_Stored records_
=== Section Start ===

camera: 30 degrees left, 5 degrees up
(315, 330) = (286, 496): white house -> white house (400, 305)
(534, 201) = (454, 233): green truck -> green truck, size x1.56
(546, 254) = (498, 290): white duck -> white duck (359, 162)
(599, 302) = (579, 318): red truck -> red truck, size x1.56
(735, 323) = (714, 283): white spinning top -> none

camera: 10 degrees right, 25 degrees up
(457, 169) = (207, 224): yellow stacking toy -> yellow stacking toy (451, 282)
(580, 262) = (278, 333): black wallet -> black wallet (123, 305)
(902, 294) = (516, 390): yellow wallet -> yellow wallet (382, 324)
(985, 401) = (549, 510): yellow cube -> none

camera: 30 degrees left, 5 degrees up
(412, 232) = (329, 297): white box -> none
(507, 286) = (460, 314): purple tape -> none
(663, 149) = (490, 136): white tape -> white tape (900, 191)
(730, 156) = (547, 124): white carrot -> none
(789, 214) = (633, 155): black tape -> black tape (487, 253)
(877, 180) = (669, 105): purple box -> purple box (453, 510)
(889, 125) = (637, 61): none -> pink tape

=== Section End ===
=== Section Start ===

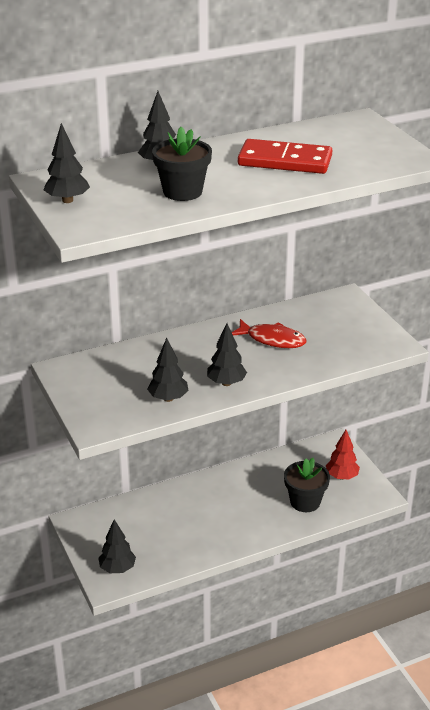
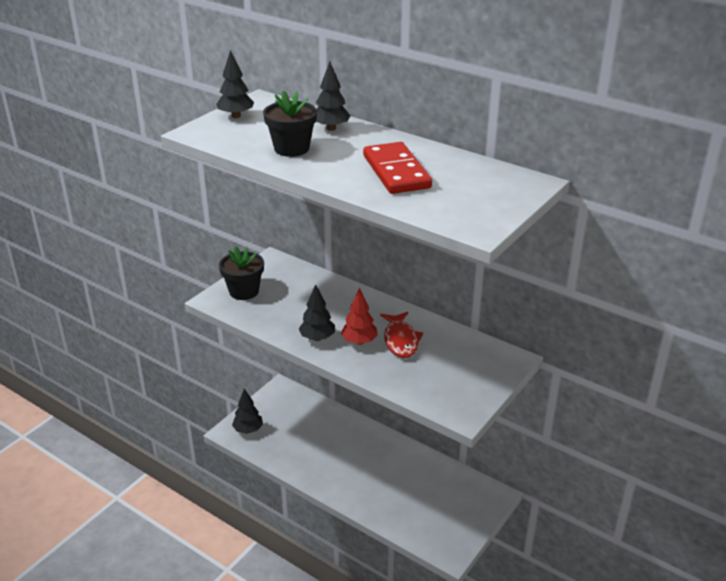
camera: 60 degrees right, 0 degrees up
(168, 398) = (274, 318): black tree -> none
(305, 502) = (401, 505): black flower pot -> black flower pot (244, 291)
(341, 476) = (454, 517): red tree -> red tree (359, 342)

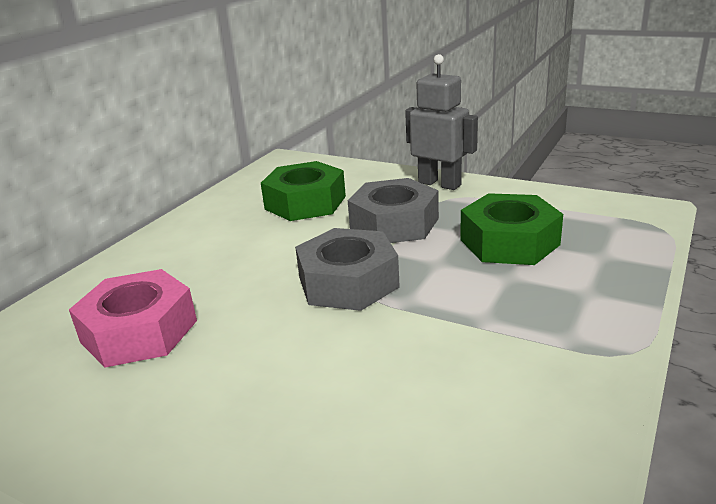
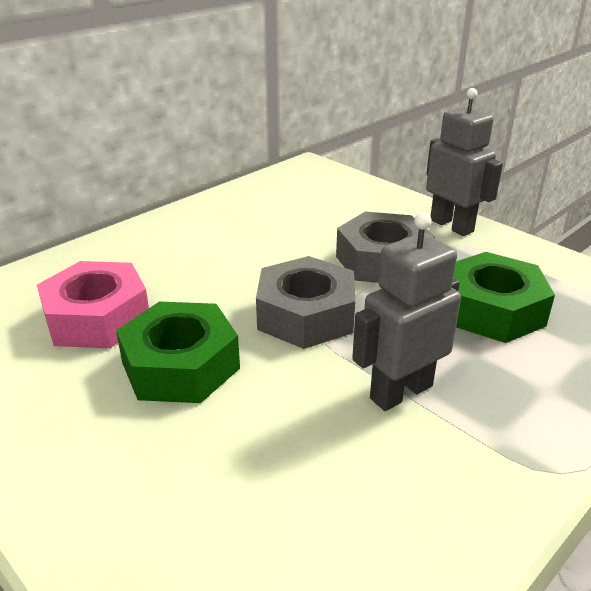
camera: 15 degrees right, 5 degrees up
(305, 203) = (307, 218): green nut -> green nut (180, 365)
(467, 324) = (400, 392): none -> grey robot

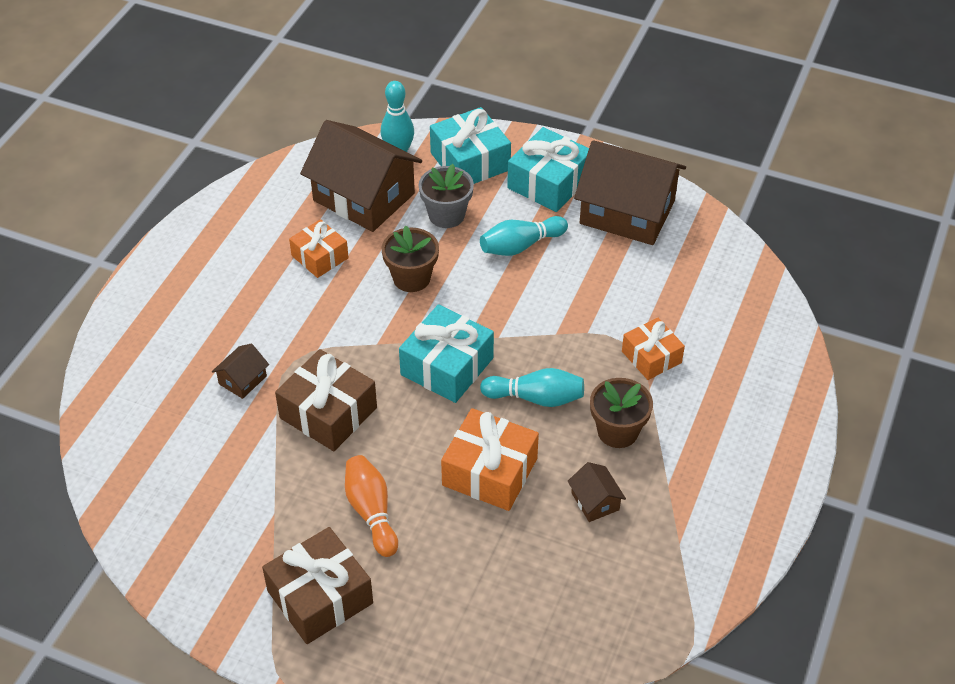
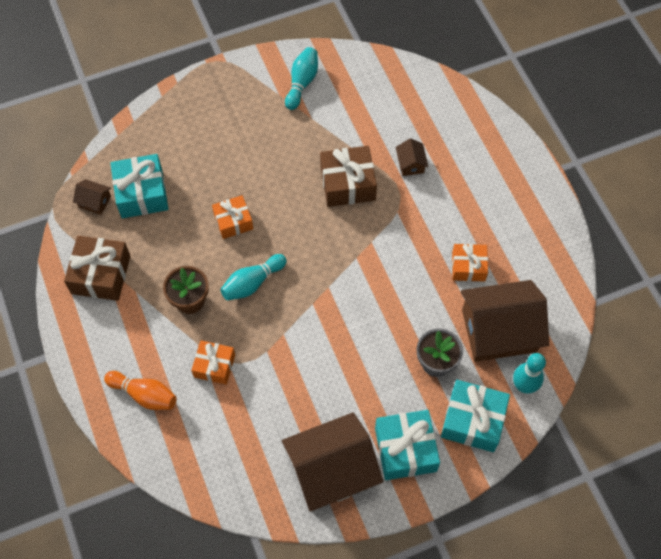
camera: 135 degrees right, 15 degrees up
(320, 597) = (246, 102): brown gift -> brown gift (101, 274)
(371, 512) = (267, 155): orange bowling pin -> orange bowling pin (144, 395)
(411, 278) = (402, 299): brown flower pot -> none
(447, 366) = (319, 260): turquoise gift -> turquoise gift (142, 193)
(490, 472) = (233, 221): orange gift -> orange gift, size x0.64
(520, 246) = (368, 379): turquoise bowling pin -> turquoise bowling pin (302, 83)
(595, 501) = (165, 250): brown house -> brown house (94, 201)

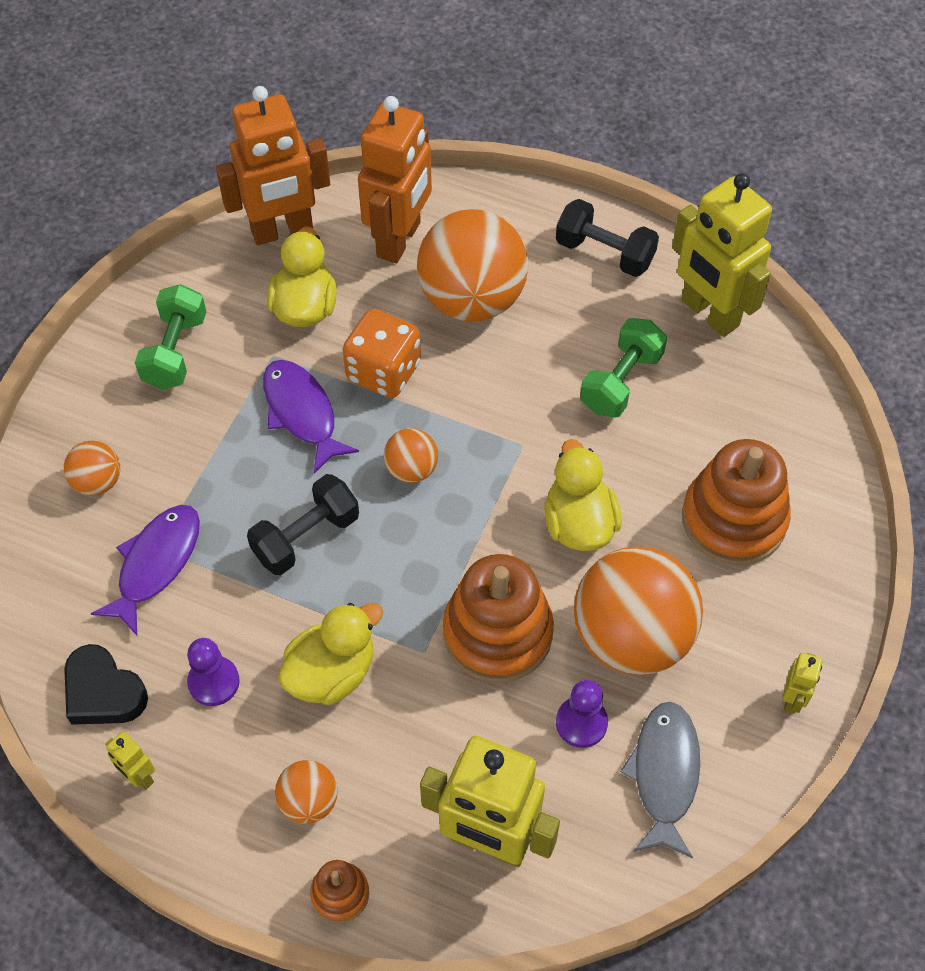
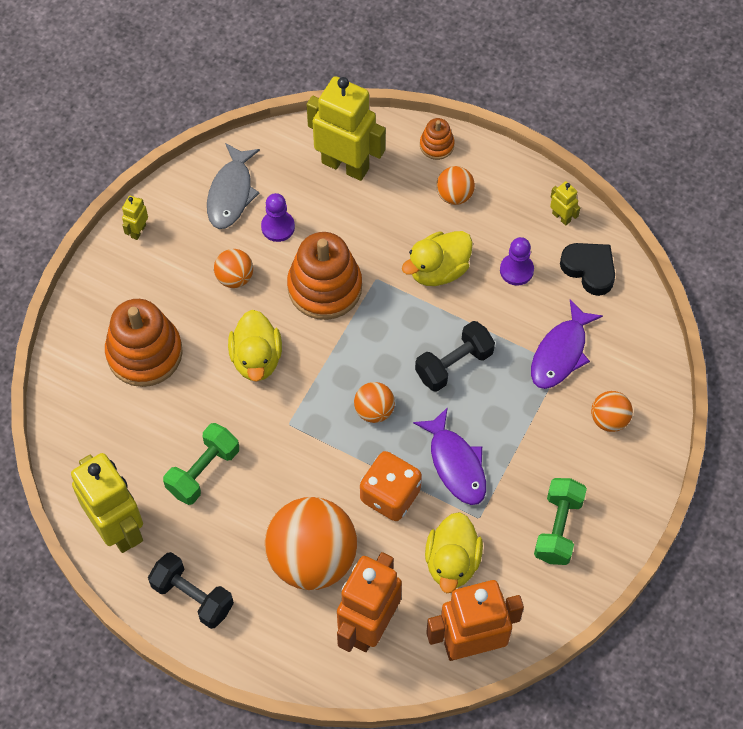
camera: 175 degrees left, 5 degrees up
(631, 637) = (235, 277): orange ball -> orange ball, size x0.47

=== Section End ===

_The task_
From the data above, output only the lines between the line containing "camera: 10 degrees right, 25 degrees up" and the line containing "(663, 149) = (490, 136): white", inclusive, exactly as written.

_Answer space_
camera: 10 degrees right, 25 degrees up
(457, 169) = (207, 224): yellow stacking toy -> yellow stacking toy (451, 282)
(580, 262) = (278, 333): black wallet -> black wallet (123, 305)
(902, 294) = (516, 390): yellow wallet -> yellow wallet (382, 324)
(985, 401) = (549, 510): yellow cube -> none

camera: 30 degrees left, 5 degrees up
(412, 232) = (329, 297): white box -> none
(507, 286) = (460, 314): purple tape -> none
(663, 149) = (490, 136): white tape -> white tape (900, 191)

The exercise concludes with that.